Give back exactly the lines that start at the one containing "resized: grey_bekokil 638,224,96,28" and run to the end of the material below, both ends included.

────────────────────

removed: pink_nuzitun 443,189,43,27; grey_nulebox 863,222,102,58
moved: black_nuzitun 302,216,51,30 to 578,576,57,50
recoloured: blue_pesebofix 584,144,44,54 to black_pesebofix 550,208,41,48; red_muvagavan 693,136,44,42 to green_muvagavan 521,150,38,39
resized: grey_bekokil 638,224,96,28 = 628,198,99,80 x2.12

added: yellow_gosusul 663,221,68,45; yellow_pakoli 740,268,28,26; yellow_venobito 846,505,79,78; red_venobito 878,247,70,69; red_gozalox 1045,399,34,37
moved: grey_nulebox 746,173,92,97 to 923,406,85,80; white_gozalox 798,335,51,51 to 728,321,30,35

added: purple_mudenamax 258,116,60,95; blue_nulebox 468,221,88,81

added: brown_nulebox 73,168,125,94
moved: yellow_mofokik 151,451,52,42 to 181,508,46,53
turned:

────────────────────

**Result**
resized: grey_bekokil 638,224,96,28 = 628,198,99,80 x2.12

added: yellow_gosusul 663,221,68,45; yellow_pakoli 740,268,28,26; yellow_venobito 846,505,79,78; red_venobito 878,247,70,69; red_gozalox 1045,399,34,37
moved: grey_nulebox 746,173,92,97 to 923,406,85,80; white_gozalox 798,335,51,51 to 728,321,30,35

added: purple_mudenamax 258,116,60,95; blue_nulebox 468,221,88,81

added: brown_nulebox 73,168,125,94
moved: yellow_mofokik 151,451,52,42 to 181,508,46,53
turned:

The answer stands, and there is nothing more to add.